[Version difference data]
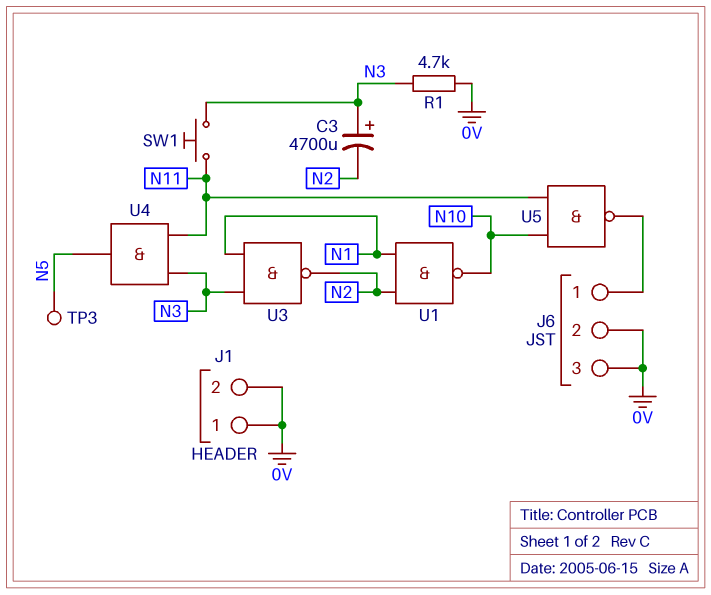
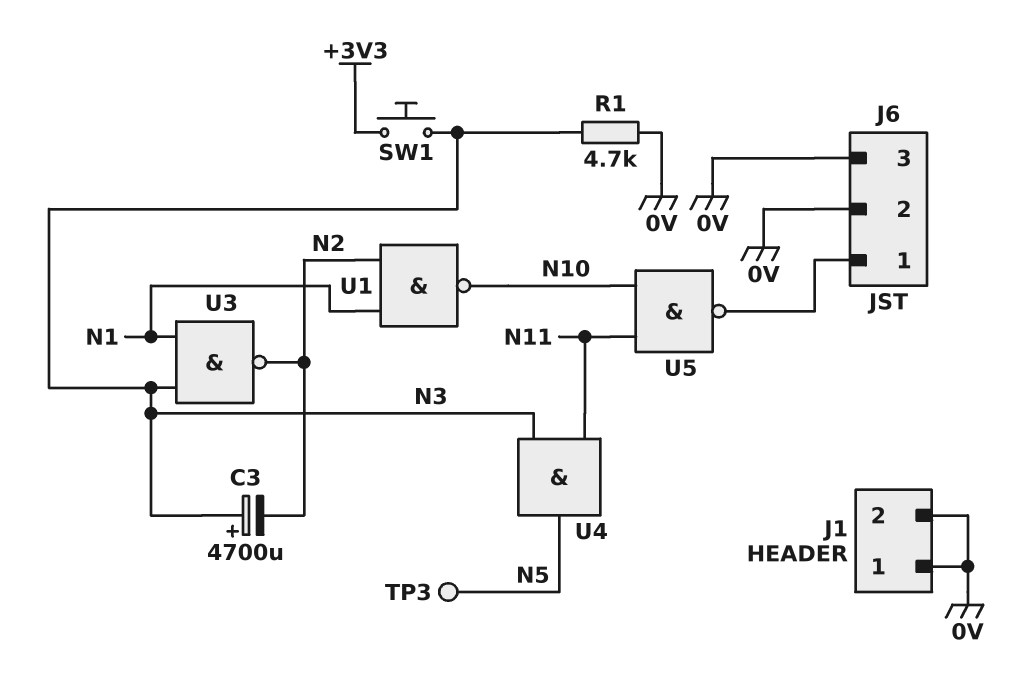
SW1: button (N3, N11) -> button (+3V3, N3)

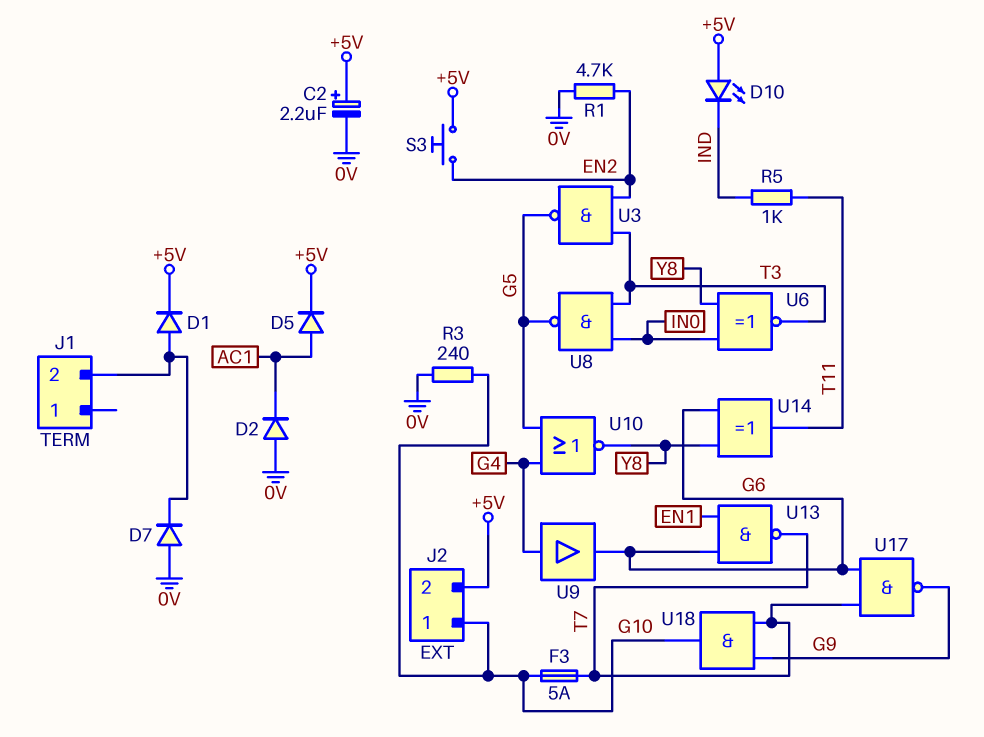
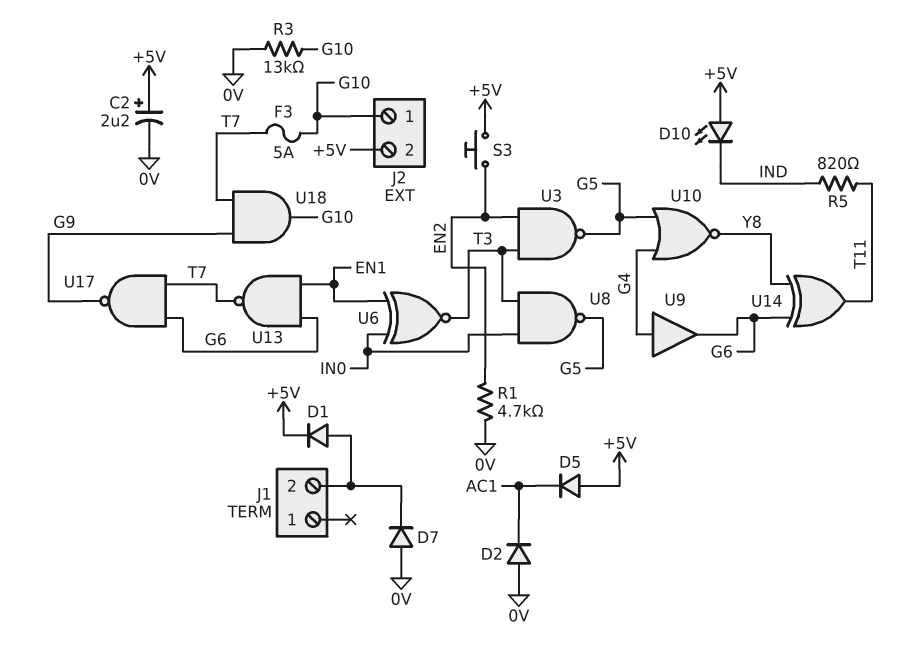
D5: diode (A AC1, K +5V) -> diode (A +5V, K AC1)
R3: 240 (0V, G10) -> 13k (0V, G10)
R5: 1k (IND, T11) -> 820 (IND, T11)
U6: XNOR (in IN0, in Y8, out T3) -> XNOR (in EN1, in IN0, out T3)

## Work item
Find the line with "R5: 1k (IND, T11) -> 820 (IND, T11)" in the data above. Restate it and all later lines word for word, ending with the last line.

## Output below
R5: 1k (IND, T11) -> 820 (IND, T11)
U6: XNOR (in IN0, in Y8, out T3) -> XNOR (in EN1, in IN0, out T3)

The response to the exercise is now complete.